Task to carry out - Repeat everything in the material below from the line that contains "brown trapezoid: moved 9 px left, 3 px down" down to the line that contains "green line: moved 2 px right, 15 px down", with both of those lines included. Leave the pictures out of your answer.

Given records -
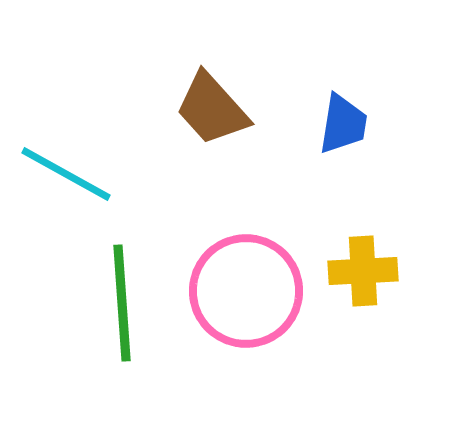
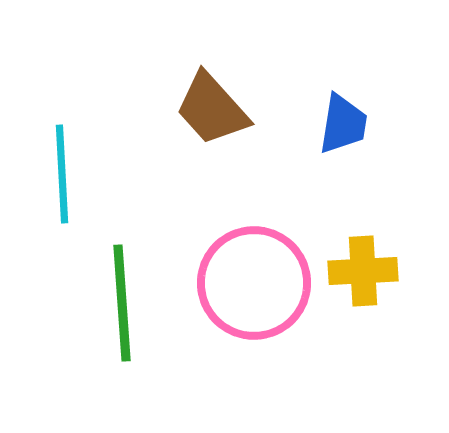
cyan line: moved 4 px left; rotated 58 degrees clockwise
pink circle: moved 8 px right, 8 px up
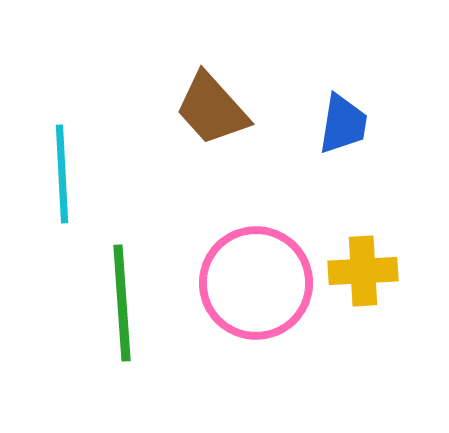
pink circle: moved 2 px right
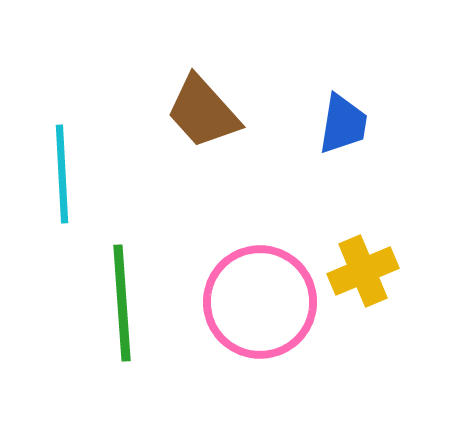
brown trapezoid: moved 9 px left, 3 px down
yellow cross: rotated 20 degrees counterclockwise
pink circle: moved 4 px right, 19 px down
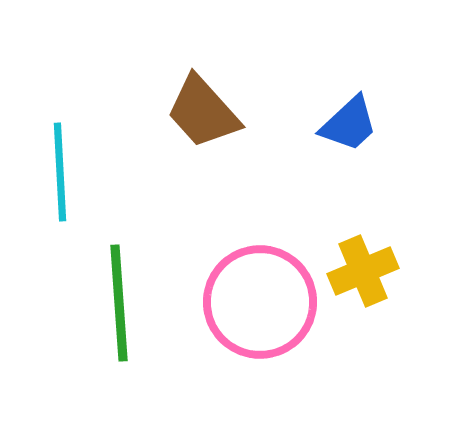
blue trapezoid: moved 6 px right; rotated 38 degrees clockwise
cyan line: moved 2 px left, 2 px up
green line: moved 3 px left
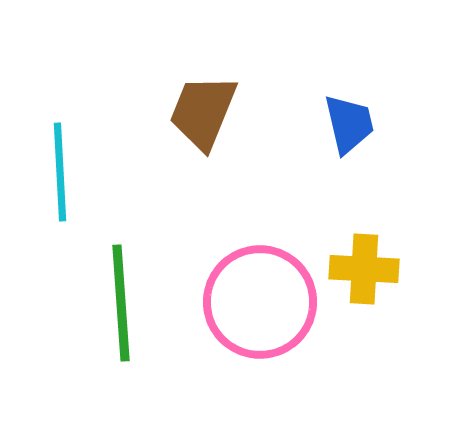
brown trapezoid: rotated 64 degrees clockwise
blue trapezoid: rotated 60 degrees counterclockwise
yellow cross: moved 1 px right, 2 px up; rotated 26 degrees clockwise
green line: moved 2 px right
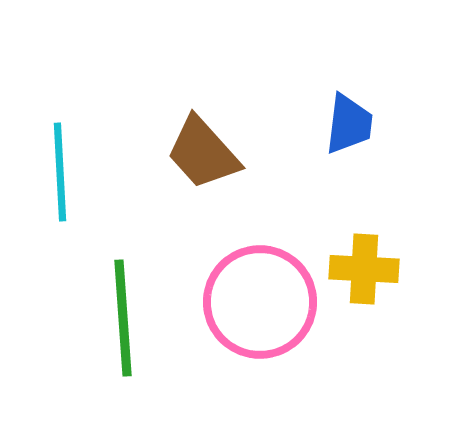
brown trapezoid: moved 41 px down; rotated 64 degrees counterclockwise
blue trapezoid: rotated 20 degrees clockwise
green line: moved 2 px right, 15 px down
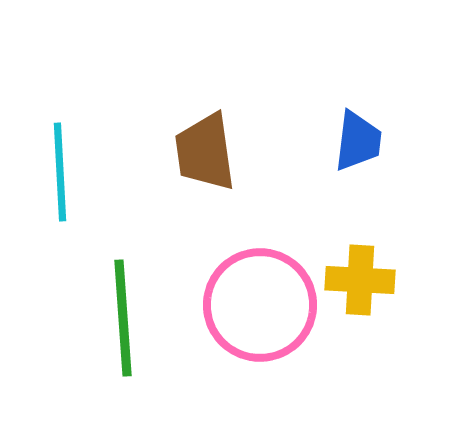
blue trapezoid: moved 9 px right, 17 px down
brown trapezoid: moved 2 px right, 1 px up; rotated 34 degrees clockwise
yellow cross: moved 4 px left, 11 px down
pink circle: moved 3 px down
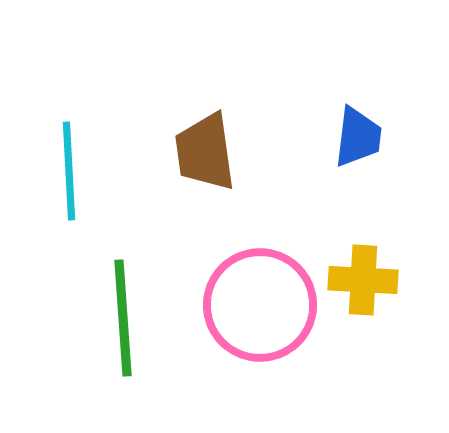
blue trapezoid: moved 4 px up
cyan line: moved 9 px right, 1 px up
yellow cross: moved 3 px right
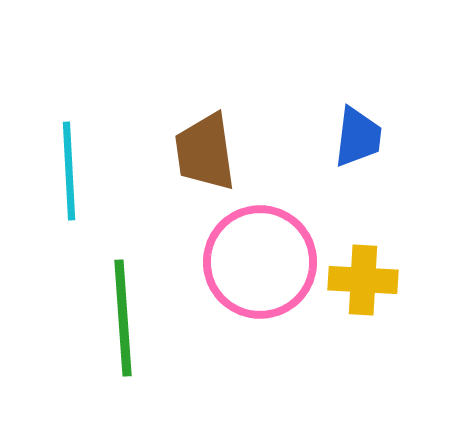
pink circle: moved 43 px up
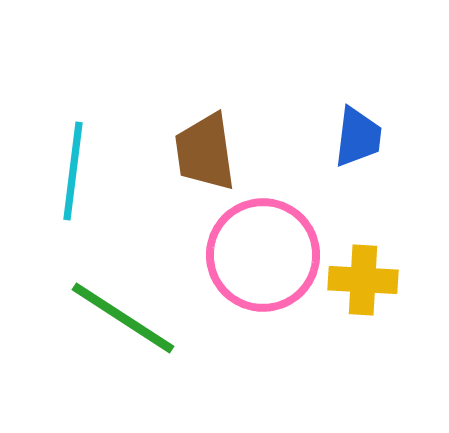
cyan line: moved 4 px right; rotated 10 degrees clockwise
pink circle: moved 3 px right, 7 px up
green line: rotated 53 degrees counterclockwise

Task solution -
brown trapezoid: moved 9 px left, 3 px down
yellow cross: rotated 20 degrees counterclockwise
pink circle: moved 4 px right, 19 px down
blue trapezoid: moved 6 px right; rotated 38 degrees clockwise
cyan line: moved 2 px left, 2 px up
green line: moved 3 px left
brown trapezoid: rotated 64 degrees clockwise
blue trapezoid: rotated 60 degrees counterclockwise
yellow cross: moved 1 px right, 2 px up; rotated 26 degrees clockwise
green line: moved 2 px right
brown trapezoid: moved 41 px down; rotated 64 degrees counterclockwise
blue trapezoid: rotated 20 degrees clockwise
green line: moved 2 px right, 15 px down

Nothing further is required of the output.